(Extracted records)
====

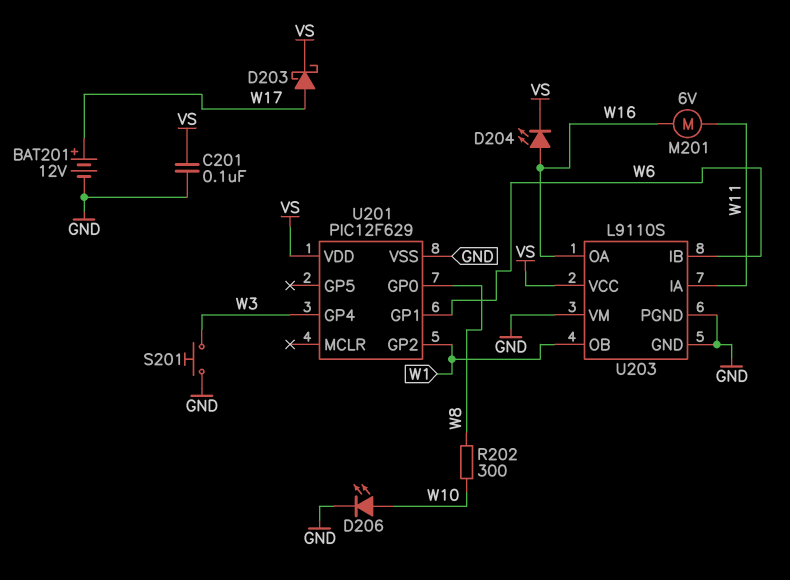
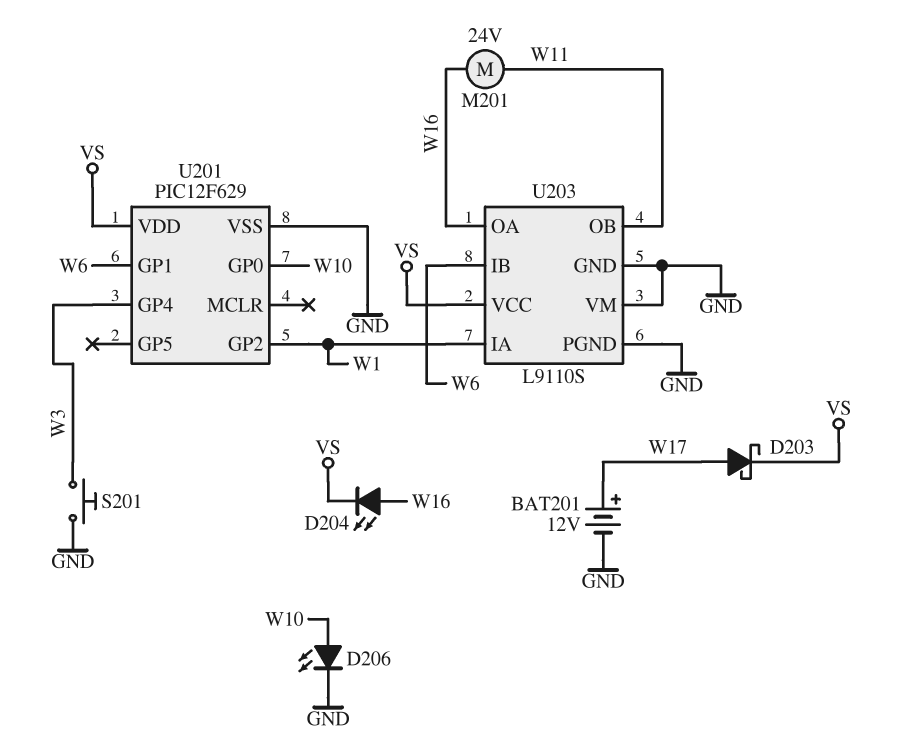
C201: 100nF (GND, VS) -> none
M201: motor 6V (W11, W16) -> motor 24V (W11, W16)
R202: 300 (W8, W10) -> none
U201 pin GP0: W8 -> W10
U203 pin IA: W11 -> W1
U203 pin OB: W1 -> W11

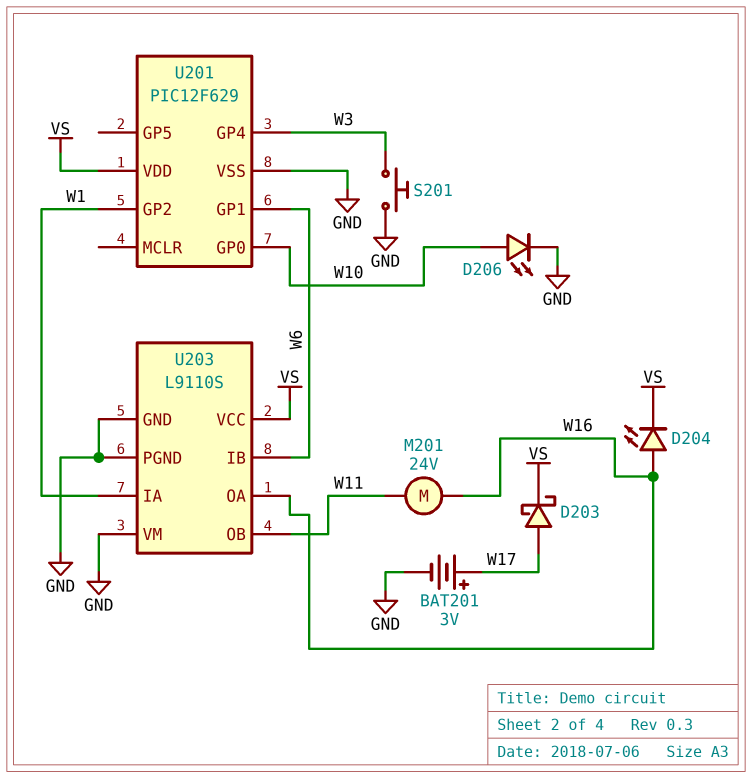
BAT201: 12V (plus W17, minus GND) -> 3V (plus W17, minus GND)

====

**TASK PROMPT**
How many lines above contain the word "none"? Reply with only the number.

**WRITTEN ANSWER**
2